__THE DATA__
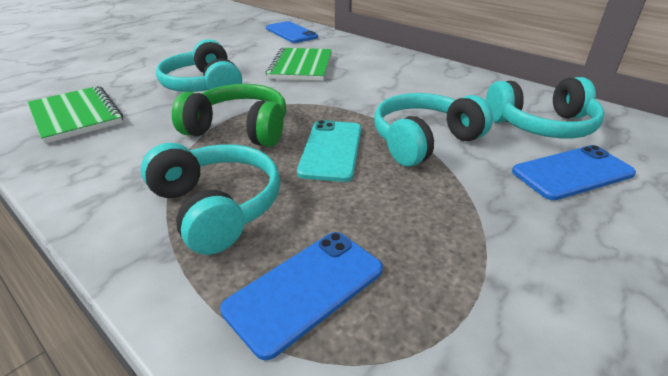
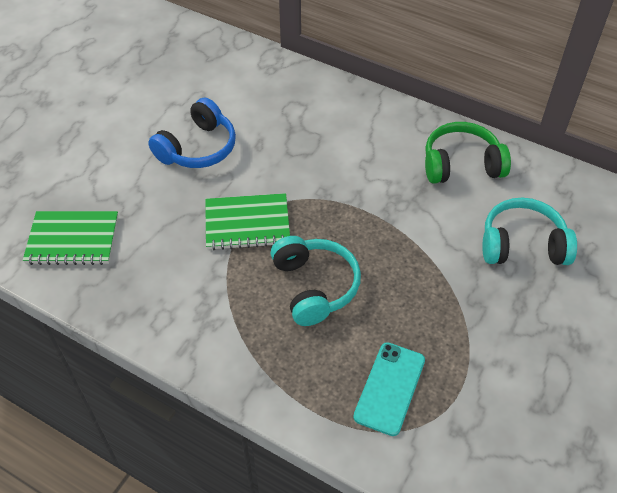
blue headphones: 0 -> 1
blue phone: 3 -> 0
turquoise headphones: 4 -> 2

__WHAT TO DO__
Each line above is to be duplicated exactly, and the pictures are to be omitted.

__WORKED SOLUTION__
blue headphones: 0 -> 1
blue phone: 3 -> 0
turquoise headphones: 4 -> 2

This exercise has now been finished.